[Opening Material to process section]

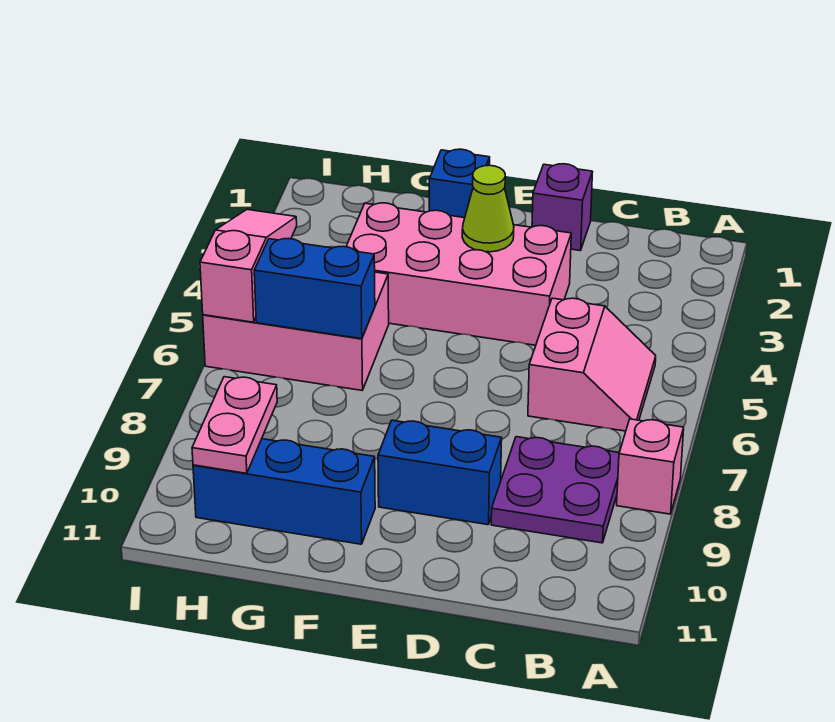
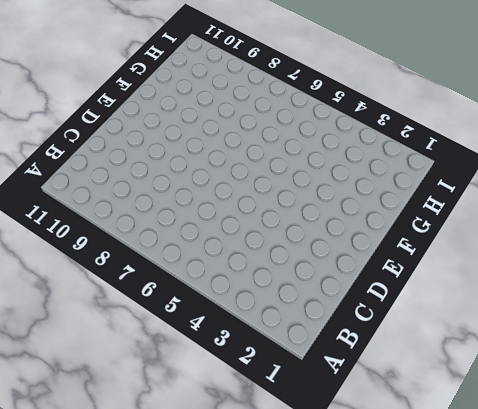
none -> pink brick A8 level 1
none -> pink slope B5:C6 level 1 top C
none -> purple plate B8:C9 level 1

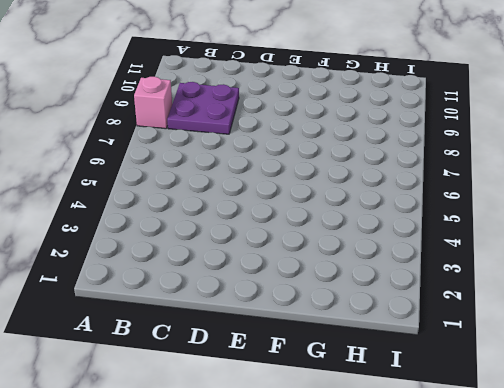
none -> pink slope B5:C6 level 1 top C
none -> purple brick D1 level 1
none -> pink brick D3:G4 level 1

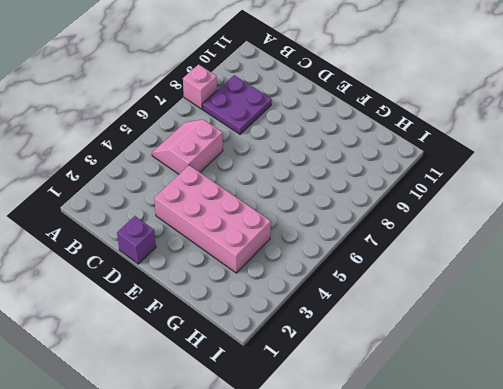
none -> blue brick D9:E9 level 1
none -> blue brick F1 level 1
none -> blue brick F10:H10 level 1

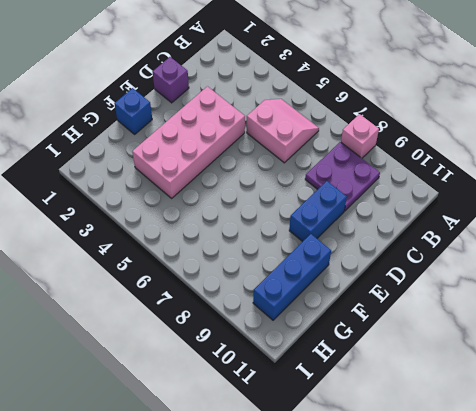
none -> pink brick G5:I6 level 1
none -> lime cone E3 level 2
none -> blue brick G6:H6 level 2

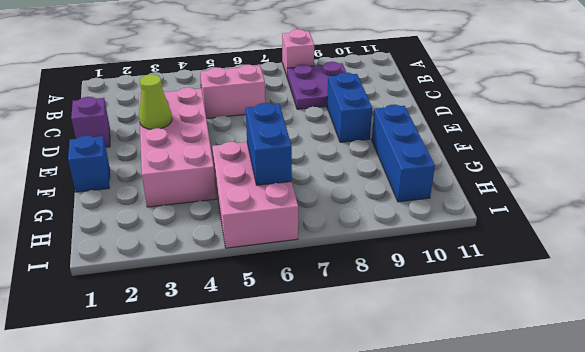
none -> pink plate H9:H10 level 2
none -> pink slope I4:I6 level 2 top 6

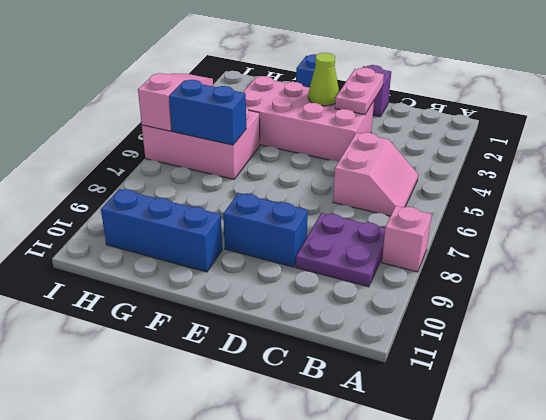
pink plate D2:D3 level 2 -> pink plate H9:H10 level 2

[Closing Material to process section]

The lines to return are those in the entries above that hold "plate".

▸ Response area
none -> purple plate B8:C9 level 1
none -> pink plate H9:H10 level 2
pink plate D2:D3 level 2 -> pink plate H9:H10 level 2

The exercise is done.